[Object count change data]
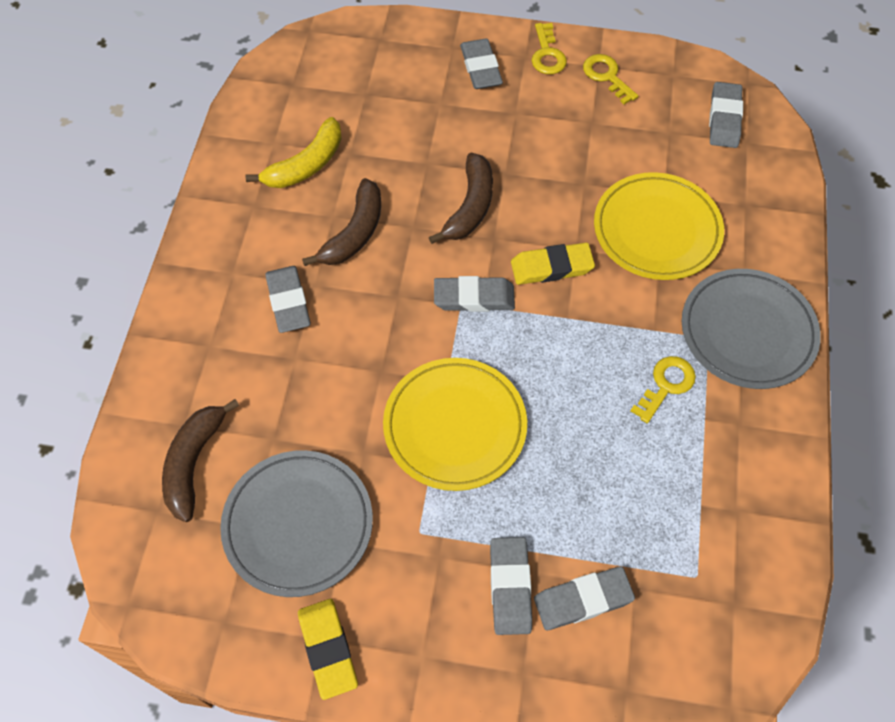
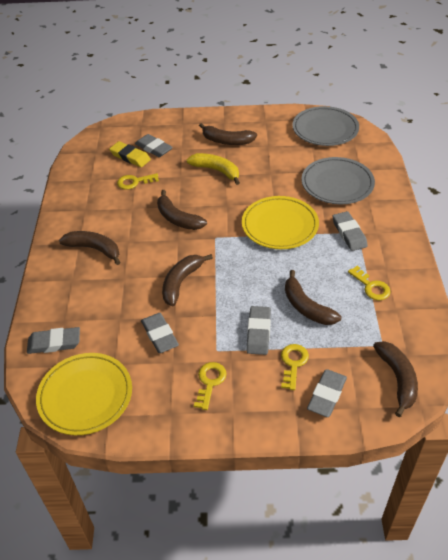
brown banana: [162,399,239,522] [302,178,381,266] [429,153,493,244] = 3 -> [59,231,120,265] [157,190,207,230] [162,254,213,306] [199,123,257,145] [285,270,341,325] [373,341,418,417] = 6
yellow eraser: [298,599,358,700] [511,243,595,285] = 2 -> [109,141,151,167] = 1
yellow key: [531,23,567,74] [583,54,638,105] [631,356,696,424] = 3 -> [117,173,159,190] [194,362,227,410] [281,344,309,390] [348,266,391,300] = 4

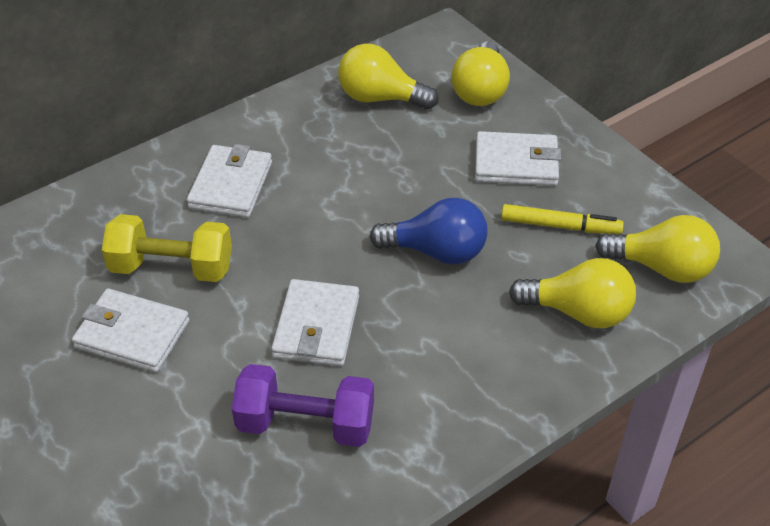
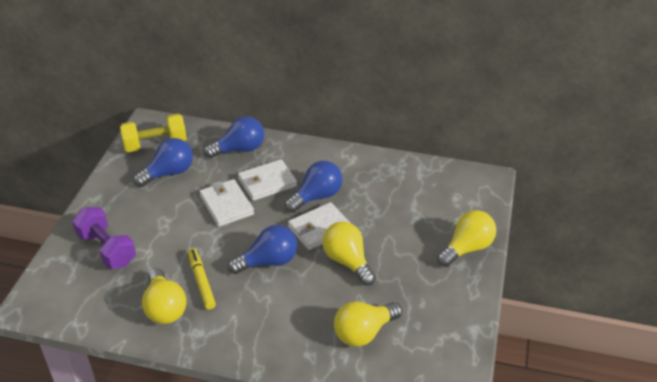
blue light bulb: [370,198,488,265] = 1 -> [133,138,193,187] [204,116,264,158] [228,225,297,274] [285,161,342,213] = 4
white wallet: [72,289,189,373] [187,144,272,218] [271,279,359,366] [475,131,561,186] = 4 -> [199,179,254,227] [238,159,297,201] [288,202,350,250] = 3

*Task to complete*.
Print the records above exactly as they stand, but leave out the pictures.

*Task result*.
brown banana: [162,399,239,522] [302,178,381,266] [429,153,493,244] = 3 -> [59,231,120,265] [157,190,207,230] [162,254,213,306] [199,123,257,145] [285,270,341,325] [373,341,418,417] = 6
yellow eraser: [298,599,358,700] [511,243,595,285] = 2 -> [109,141,151,167] = 1
yellow key: [531,23,567,74] [583,54,638,105] [631,356,696,424] = 3 -> [117,173,159,190] [194,362,227,410] [281,344,309,390] [348,266,391,300] = 4

blue light bulb: [370,198,488,265] = 1 -> [133,138,193,187] [204,116,264,158] [228,225,297,274] [285,161,342,213] = 4
white wallet: [72,289,189,373] [187,144,272,218] [271,279,359,366] [475,131,561,186] = 4 -> [199,179,254,227] [238,159,297,201] [288,202,350,250] = 3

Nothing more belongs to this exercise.